**WORK INSTRUCTION:** Each line from the one that contains "R114: 10k (+5V, VC) -> 10k (+5V, VB)" to the last line of the records below must be restated word for word.

◇ ◇ ◇

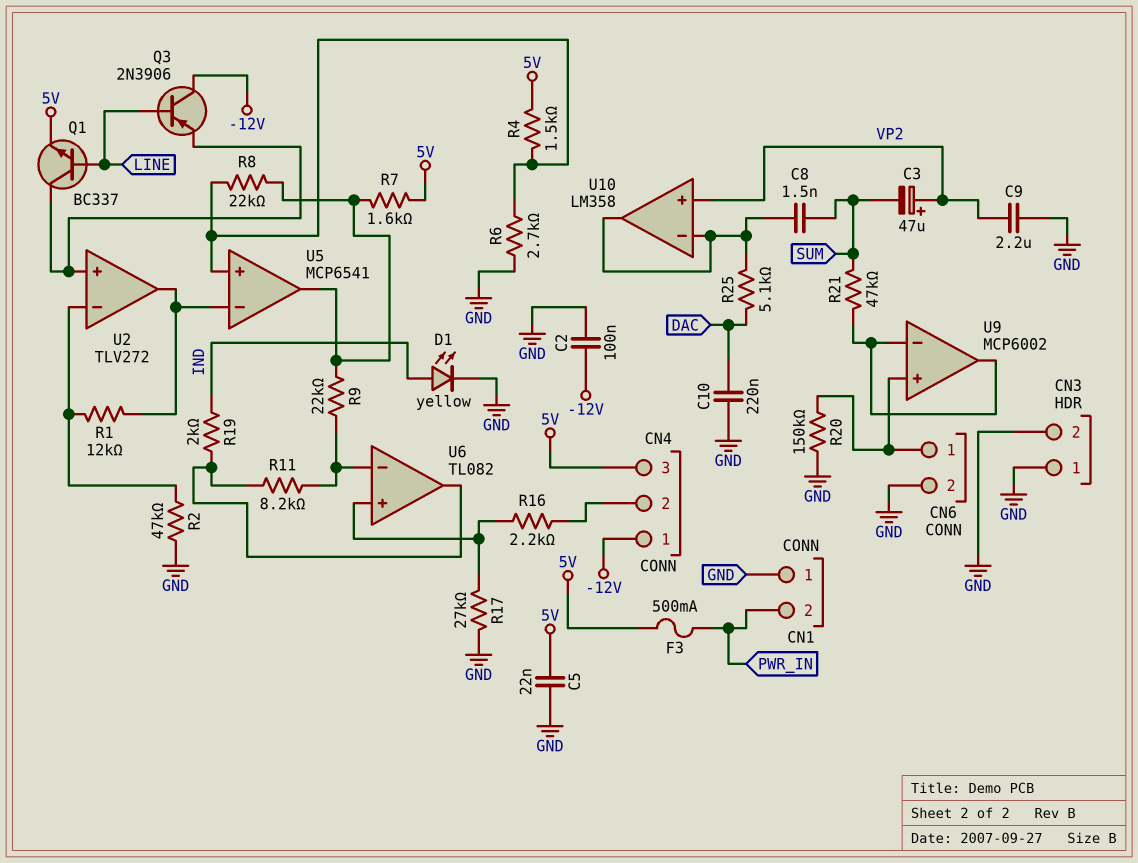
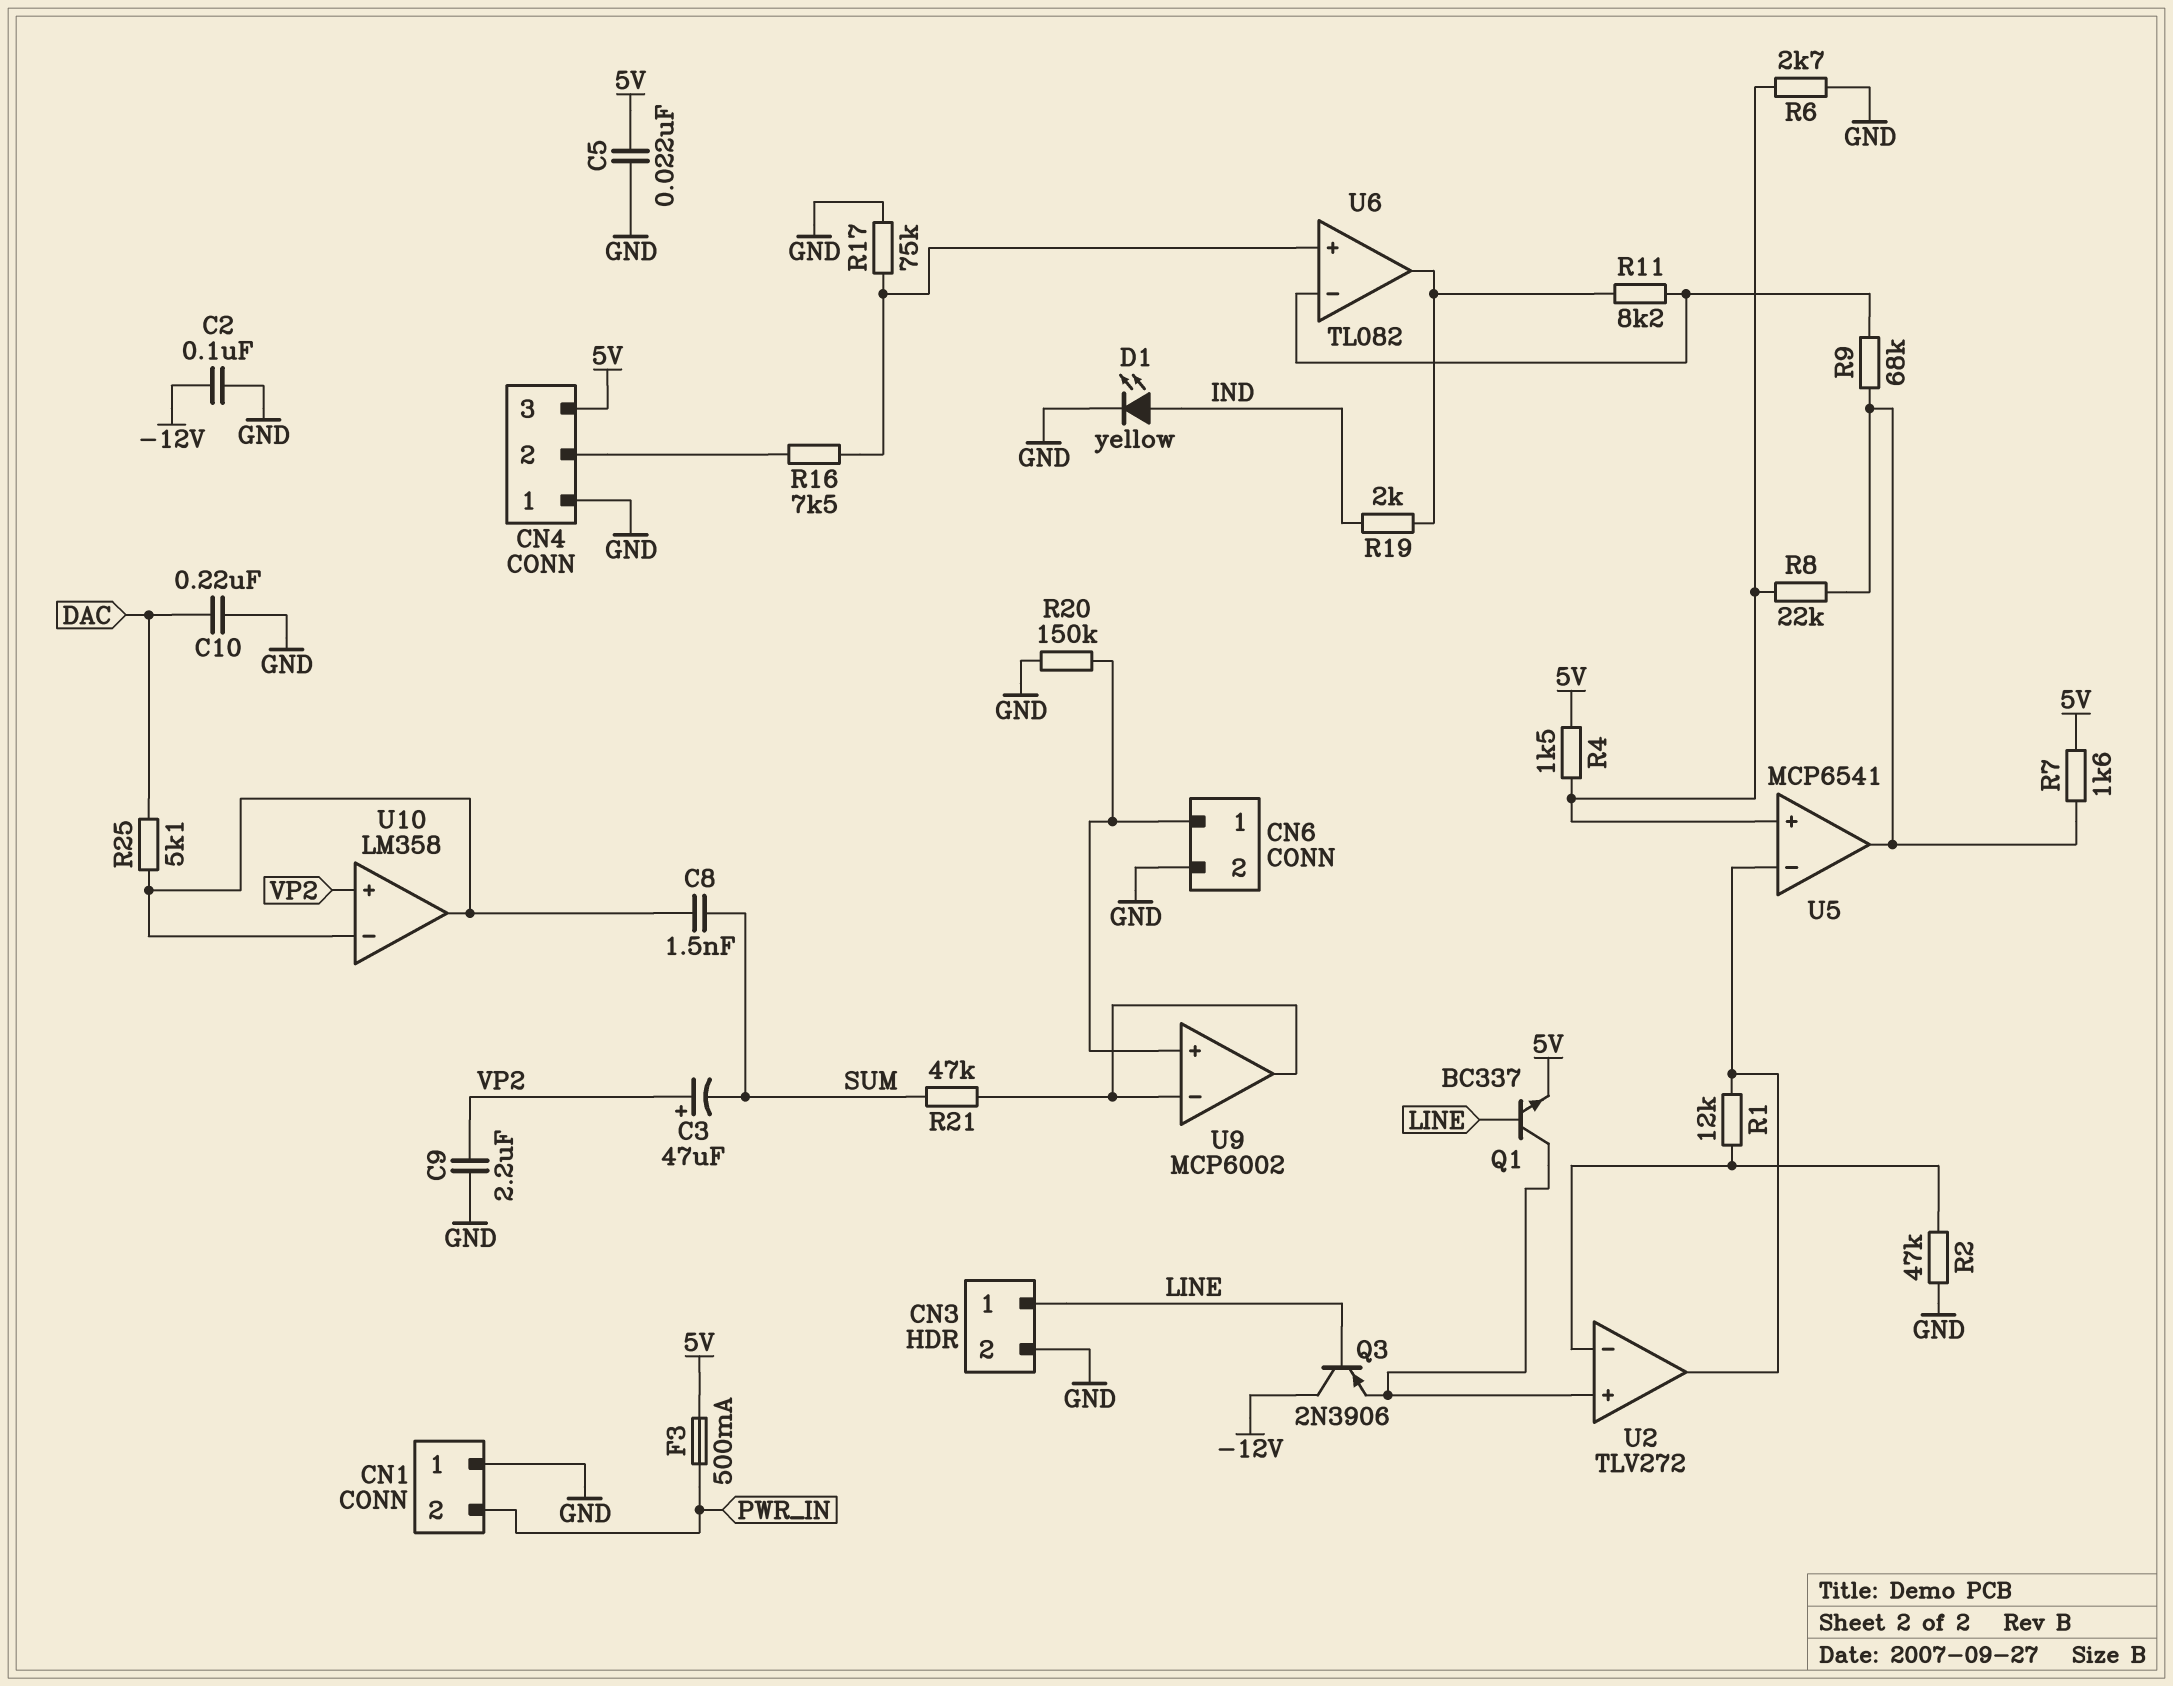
CN3 pin 1: GND -> LINE
CN4 pin 1: -12V -> GND
R9: 22k (U5/out, U6/in-) -> 68k (U5/out, U6/in-)
R16: 2.2k (CN4/2, U6/in+) -> 7.5k (CN4/2, U6/in+)
R17: 27k (GND, U6/in+) -> 75k (GND, U6/in+)

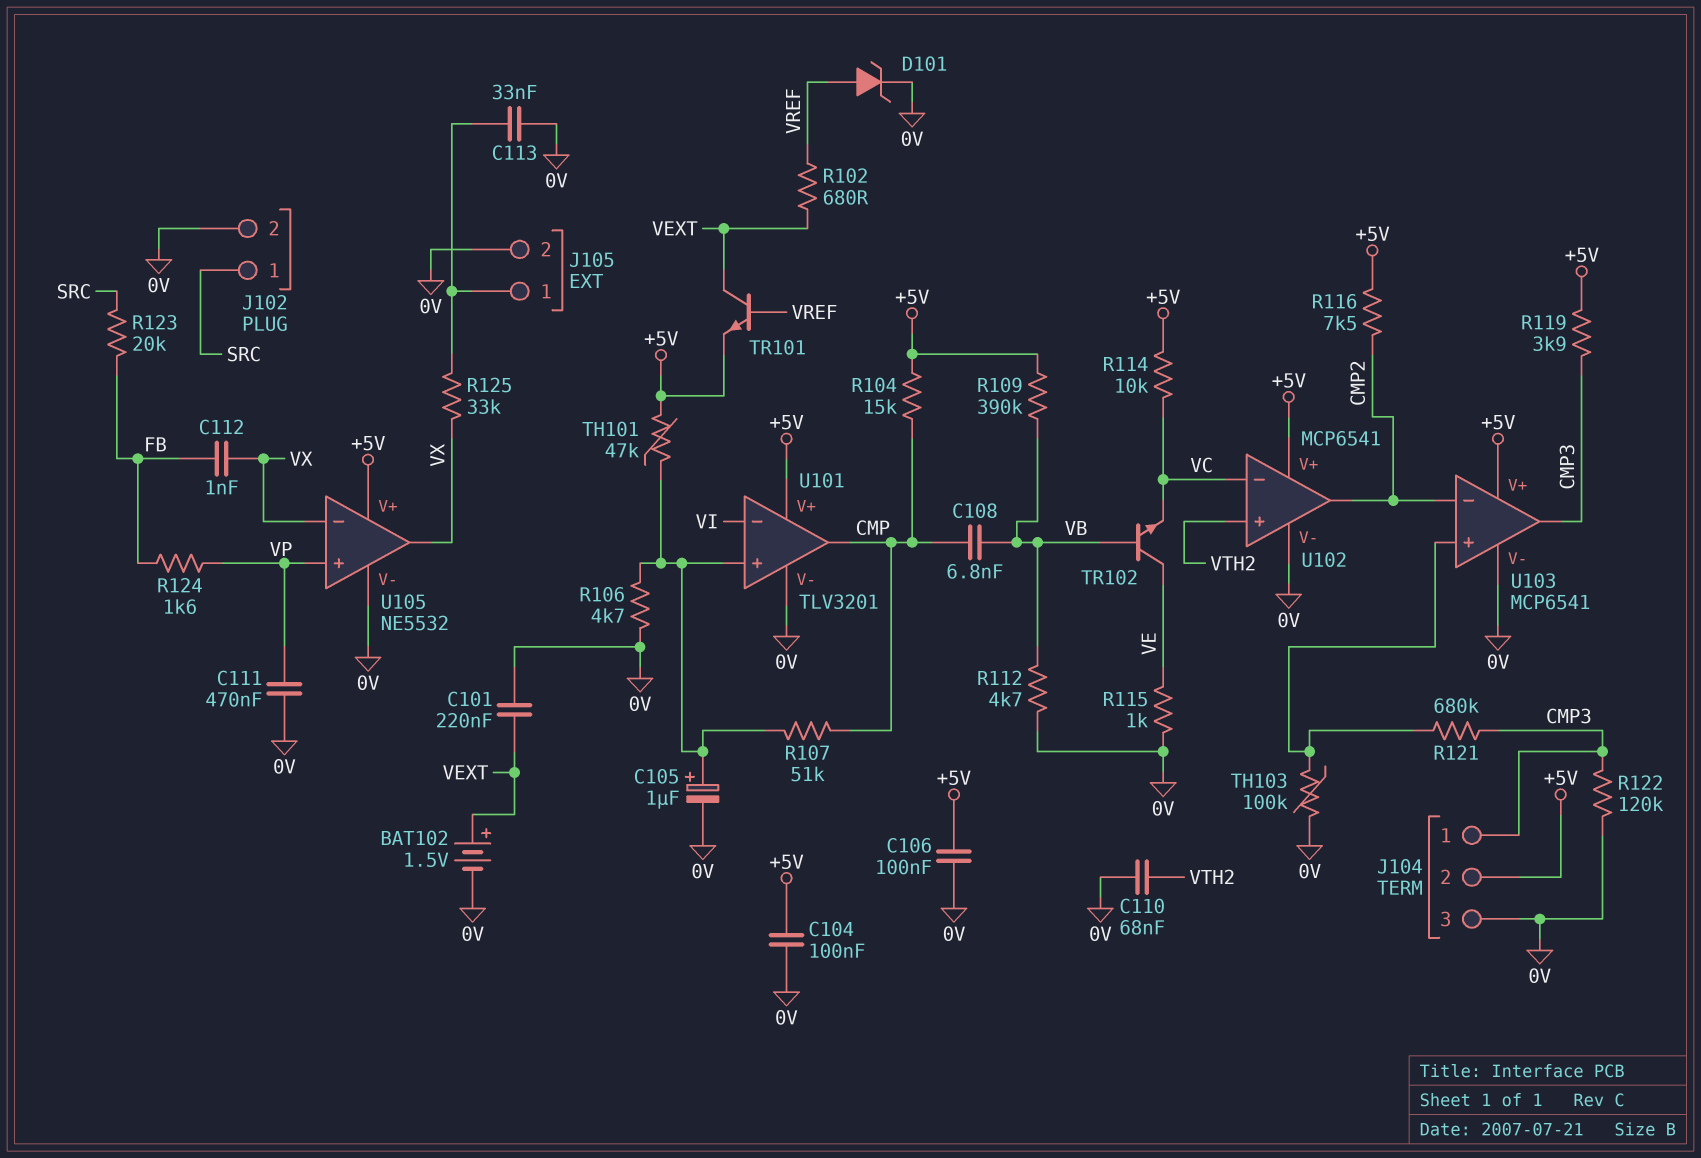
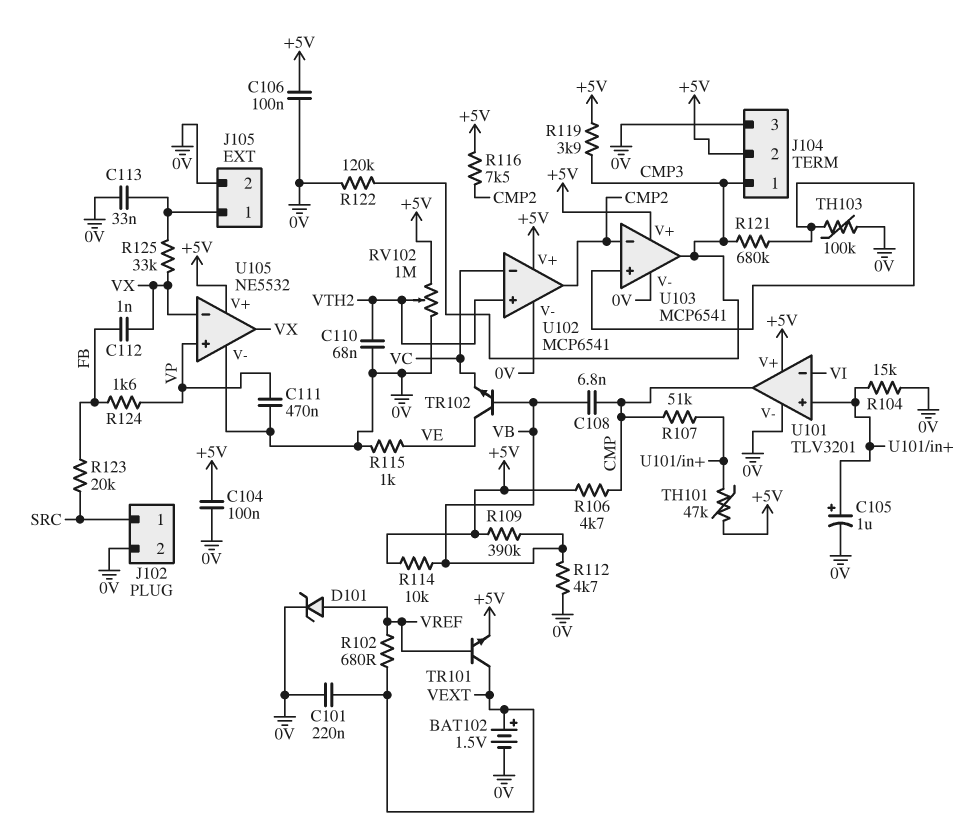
R104: 15k (+5V, CMP) -> 15k (0V, U101/in+)
R106: 4.7k (0V, U101/in+) -> 4.7k (+5V, CMP)
R114: 10k (+5V, VC) -> 10k (+5V, VB)
RV102: none -> 1M (+5V, 0V, wiper VTH2)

◇ ◇ ◇

**ANSWER BOX:**
R114: 10k (+5V, VC) -> 10k (+5V, VB)
RV102: none -> 1M (+5V, 0V, wiper VTH2)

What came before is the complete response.